--- Aim of the task ---
Please restate every line below exactly, without any pictures.

============

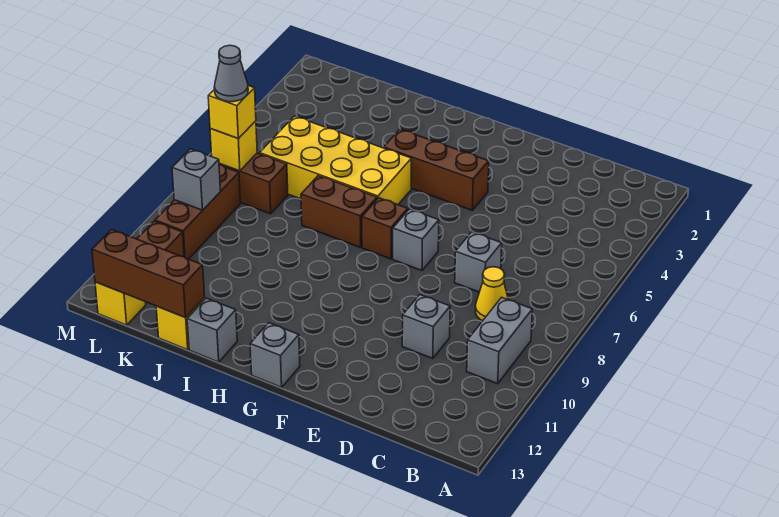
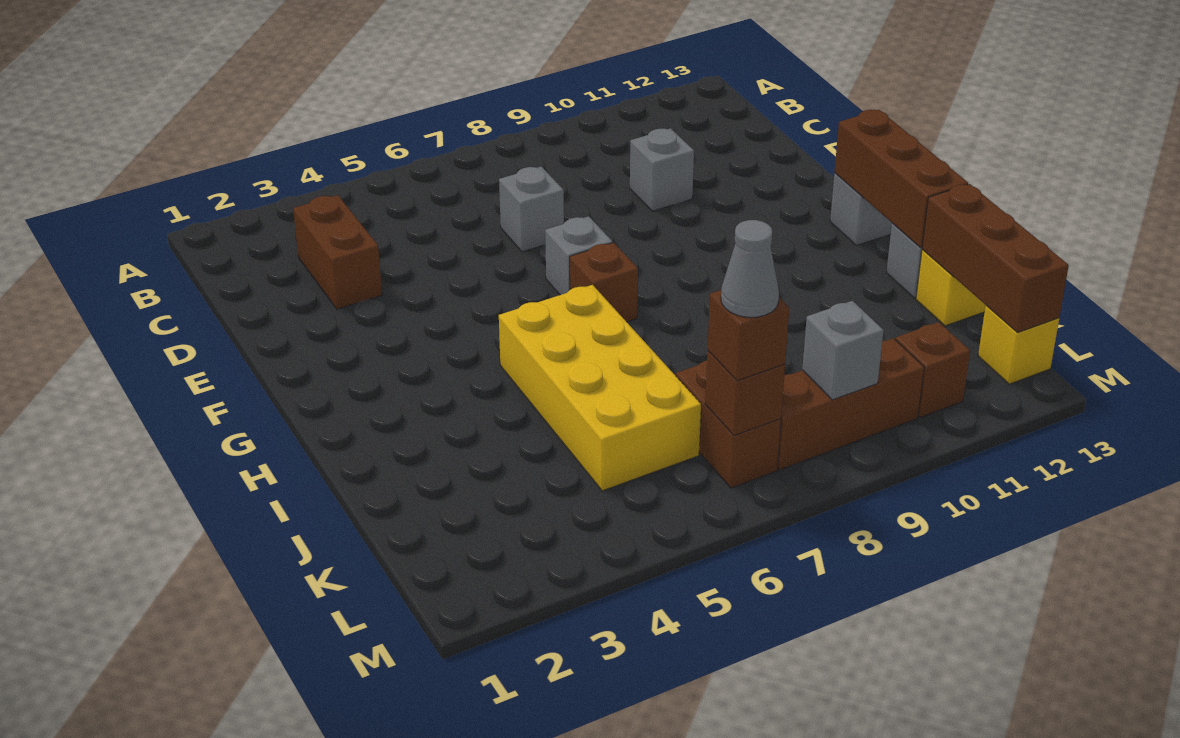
grey brick B9:B10 level 1 -> none
yellow cone C8 level 1 -> none
brown brick F4:H4 level 1 -> brown brick G13:I13 level 2
brown brick H7:I7 level 1 -> brown brick C3:D3 level 1
yellow brick L7 level 2 -> brown brick L7 level 2
yellow brick L7 level 3 -> brown brick L7 level 3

============

--- Answer box ---
grey brick B9:B10 level 1 -> none
yellow cone C8 level 1 -> none
brown brick F4:H4 level 1 -> brown brick G13:I13 level 2
brown brick H7:I7 level 1 -> brown brick C3:D3 level 1
yellow brick L7 level 2 -> brown brick L7 level 2
yellow brick L7 level 3 -> brown brick L7 level 3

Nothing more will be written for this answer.